Below are lines of records; copy exactly those from the one containing "Someone carried the pion/gris" through the one containing "Someone carried the bougie/noir", leaving the pictures behind.

-.-.-

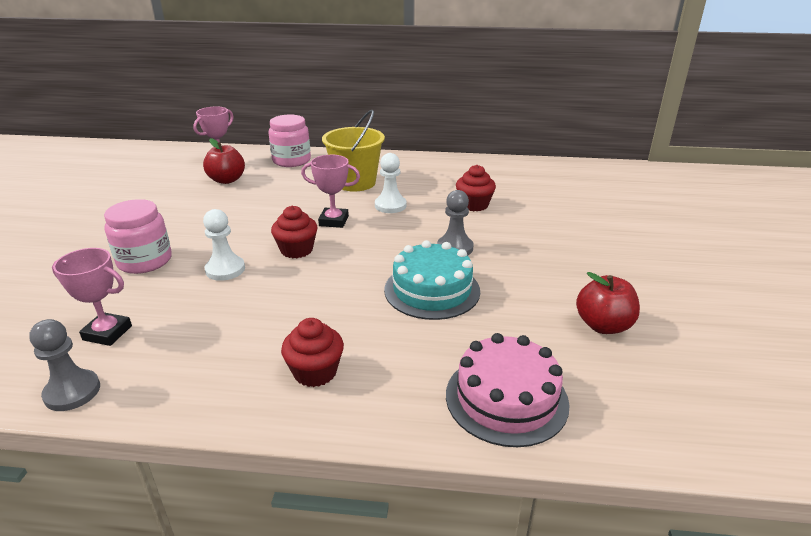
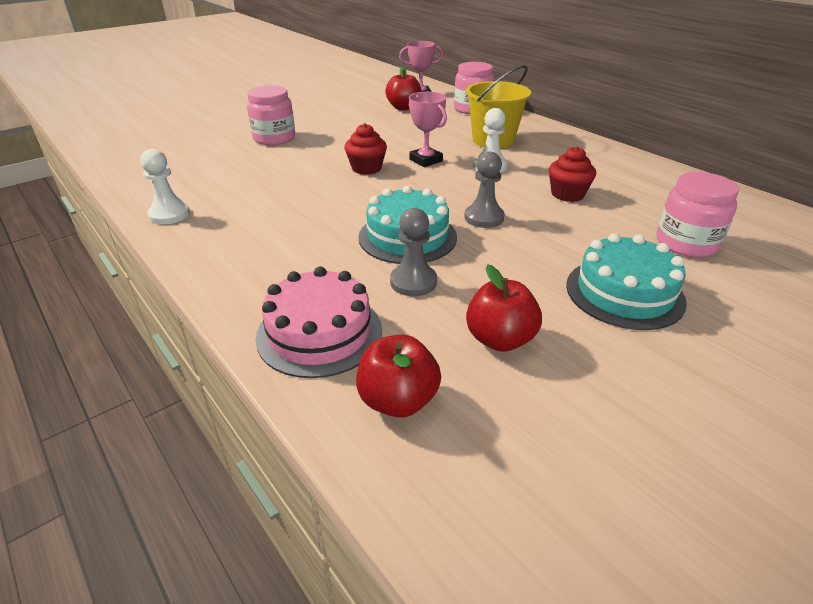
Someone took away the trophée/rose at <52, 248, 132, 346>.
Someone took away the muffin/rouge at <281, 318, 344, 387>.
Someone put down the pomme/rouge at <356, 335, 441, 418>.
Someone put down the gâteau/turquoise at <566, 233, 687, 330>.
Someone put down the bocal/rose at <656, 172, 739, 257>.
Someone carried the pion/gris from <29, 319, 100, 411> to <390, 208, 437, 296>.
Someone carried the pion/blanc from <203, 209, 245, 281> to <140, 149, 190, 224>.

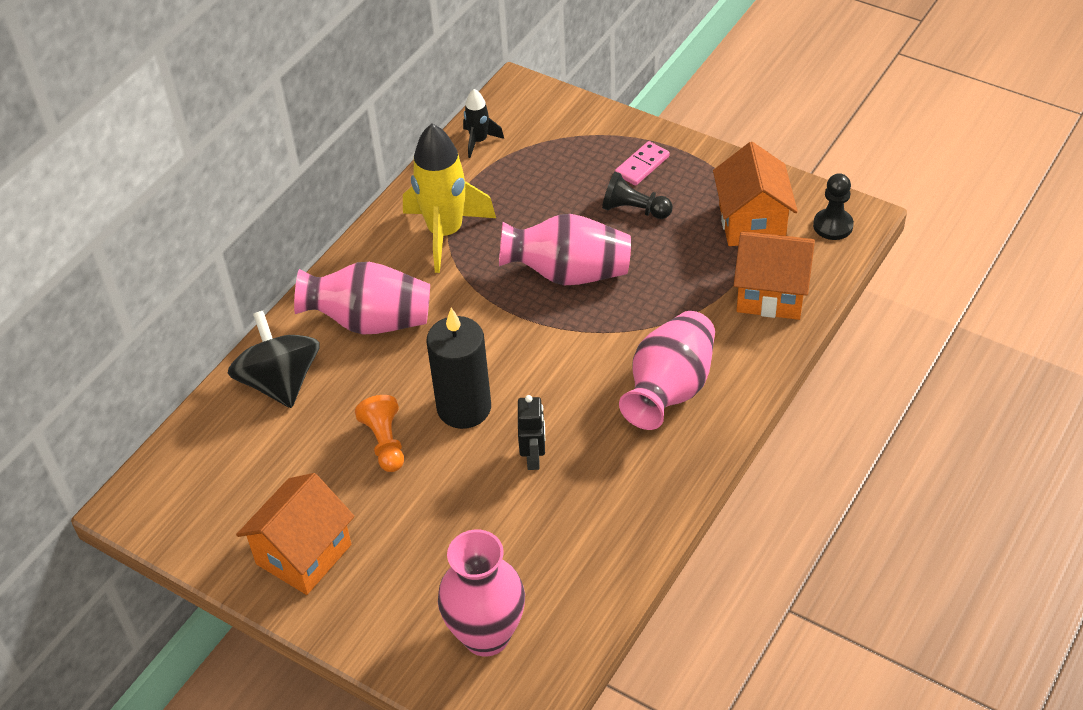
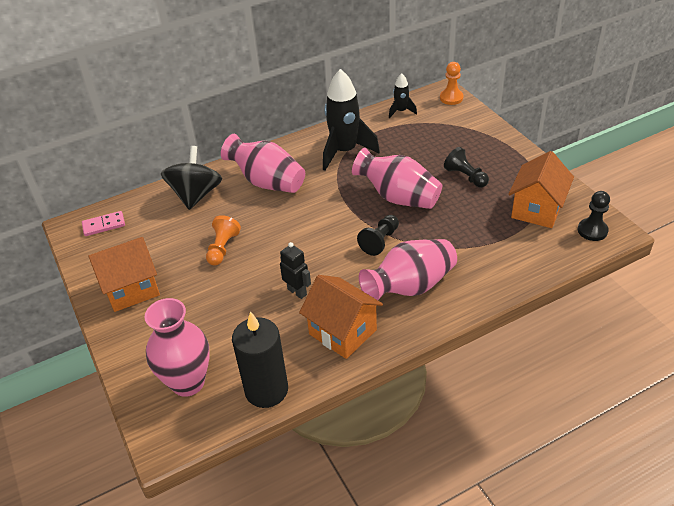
Someone put down the pion/noir at <357, 215, 399, 256>.
Someone put down the pion/orange at <440, 62, 464, 105>.
Someone carried the bougie/noir from <427, 308, 491, 429> to <232, 311, 288, 408>.
Someone carried the domino/rose from <615, 141, 670, 186> to <82, 211, 125, 236>.
Someone carried the maison/orange from <734, 231, 815, 320> to <299, 275, 383, 359>.
Someone repainted the fusée/jaune at <403, 124, 496, 273>, which became the fusée/noir at <323, 69, 380, 171>.
Someone rotated the robot/noir at <518, 395, 545, 470> by 75 degrees counterclockwise.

-.-.-

TASK ANSWER —
Someone carried the pion/gris from <29, 319, 100, 411> to <390, 208, 437, 296>.
Someone carried the pion/blanc from <203, 209, 245, 281> to <140, 149, 190, 224>.

Someone put down the pion/noir at <357, 215, 399, 256>.
Someone put down the pion/orange at <440, 62, 464, 105>.
Someone carried the bougie/noir from <427, 308, 491, 429> to <232, 311, 288, 408>.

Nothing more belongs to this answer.